• _Provided records_

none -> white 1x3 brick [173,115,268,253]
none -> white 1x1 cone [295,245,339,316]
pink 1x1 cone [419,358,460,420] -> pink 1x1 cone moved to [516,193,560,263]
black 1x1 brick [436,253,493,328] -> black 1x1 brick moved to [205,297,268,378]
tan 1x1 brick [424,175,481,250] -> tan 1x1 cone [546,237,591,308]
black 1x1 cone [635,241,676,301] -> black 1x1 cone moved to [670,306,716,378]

...

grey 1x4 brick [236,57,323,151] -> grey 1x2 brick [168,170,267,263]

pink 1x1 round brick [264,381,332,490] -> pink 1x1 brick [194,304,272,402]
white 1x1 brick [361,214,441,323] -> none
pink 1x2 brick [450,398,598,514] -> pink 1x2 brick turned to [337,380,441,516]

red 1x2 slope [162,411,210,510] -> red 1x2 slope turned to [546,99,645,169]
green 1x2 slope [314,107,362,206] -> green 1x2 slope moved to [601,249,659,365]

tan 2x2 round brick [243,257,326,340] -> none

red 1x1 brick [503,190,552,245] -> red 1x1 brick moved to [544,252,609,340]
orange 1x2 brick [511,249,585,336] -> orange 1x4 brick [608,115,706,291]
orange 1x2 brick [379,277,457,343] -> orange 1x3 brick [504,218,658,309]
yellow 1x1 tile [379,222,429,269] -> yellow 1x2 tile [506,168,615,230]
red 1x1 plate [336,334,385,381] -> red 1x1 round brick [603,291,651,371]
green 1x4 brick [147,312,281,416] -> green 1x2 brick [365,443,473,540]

• _Exercise_
Within the material above, the line with "green 1x2 slope [314,107,362,206]" opens the range and the line with "green 1x4 brick" closes it; reproduce that range word for word.

• _Reply_
green 1x2 slope [314,107,362,206] -> green 1x2 slope moved to [601,249,659,365]

tan 2x2 round brick [243,257,326,340] -> none

red 1x1 brick [503,190,552,245] -> red 1x1 brick moved to [544,252,609,340]
orange 1x2 brick [511,249,585,336] -> orange 1x4 brick [608,115,706,291]
orange 1x2 brick [379,277,457,343] -> orange 1x3 brick [504,218,658,309]
yellow 1x1 tile [379,222,429,269] -> yellow 1x2 tile [506,168,615,230]
red 1x1 plate [336,334,385,381] -> red 1x1 round brick [603,291,651,371]
green 1x4 brick [147,312,281,416] -> green 1x2 brick [365,443,473,540]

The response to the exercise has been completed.